(Before-and-after object lists)
....
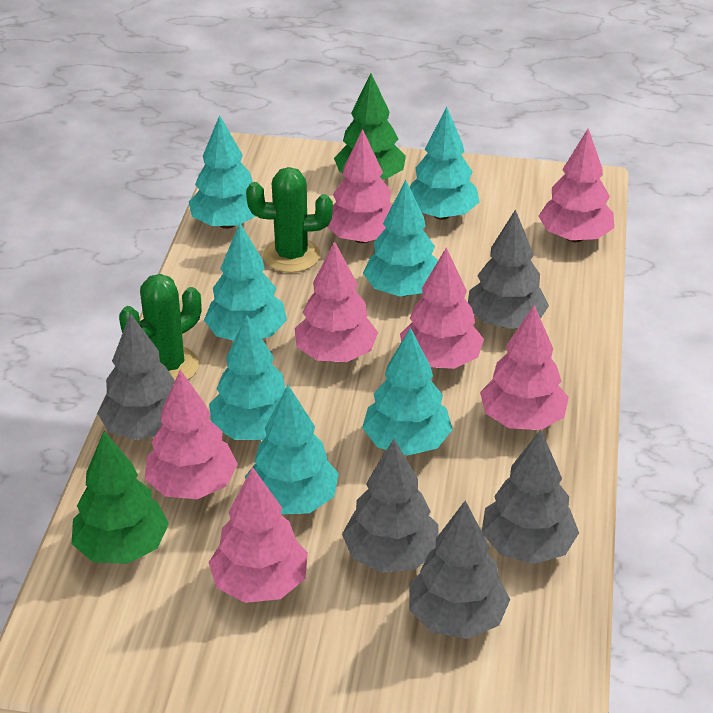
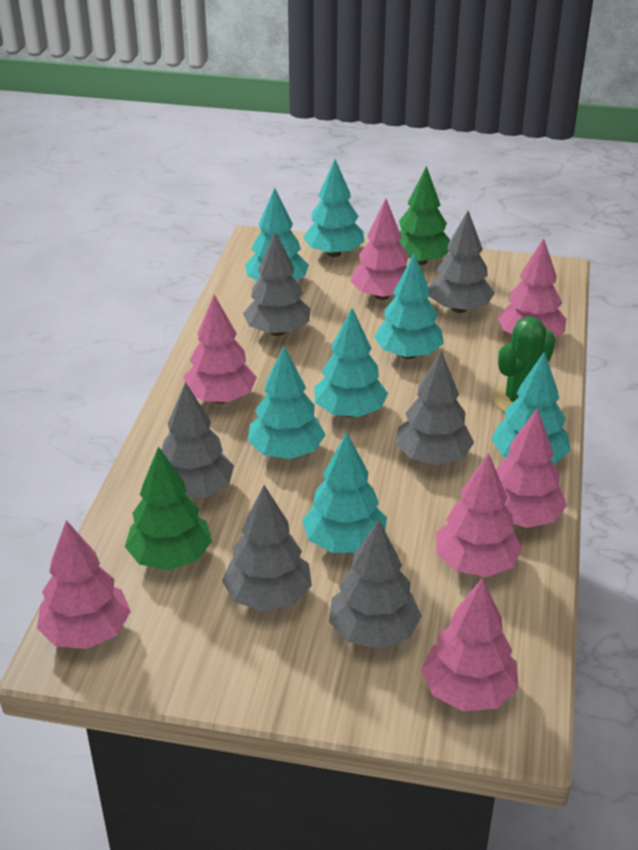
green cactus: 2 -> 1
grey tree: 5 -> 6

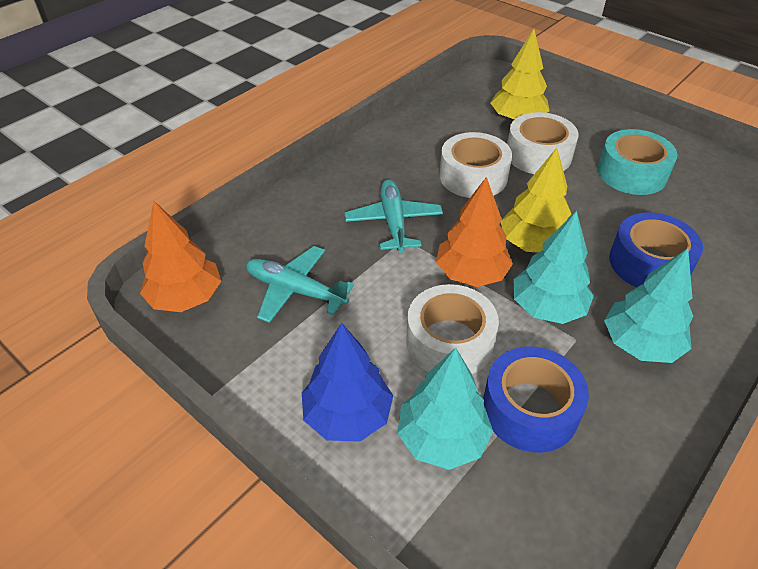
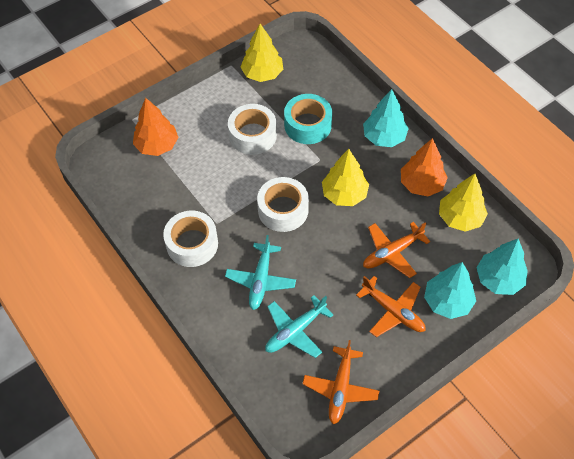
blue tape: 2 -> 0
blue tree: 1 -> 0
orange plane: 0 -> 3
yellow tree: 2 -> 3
....
◆ **Requirement**
Count the lines in the records that contain the word "tree", and give only that number.

◆ **Solution for this problem**
3